JOB:
Scan the records below for the line containing "building: none -> [334,530,399,629]" and the line containing "building: [243,405,259,433] ->". Copy both, plus every line between, exactly.

PROVIDED MATERIAL:

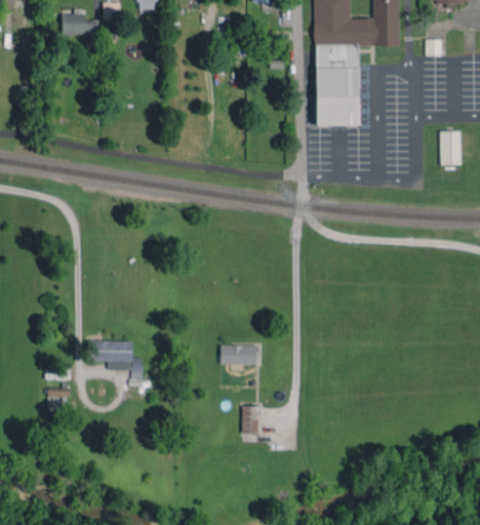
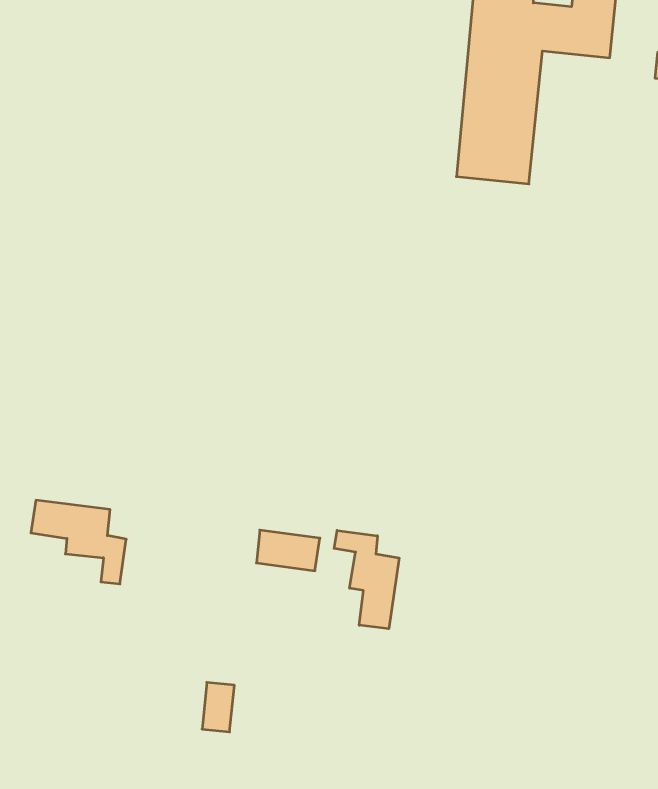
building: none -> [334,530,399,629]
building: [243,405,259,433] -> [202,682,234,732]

--

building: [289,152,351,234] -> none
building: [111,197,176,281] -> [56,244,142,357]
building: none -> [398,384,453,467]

ANSWER BOX:
building: none -> [334,530,399,629]
building: [243,405,259,433] -> [202,682,234,732]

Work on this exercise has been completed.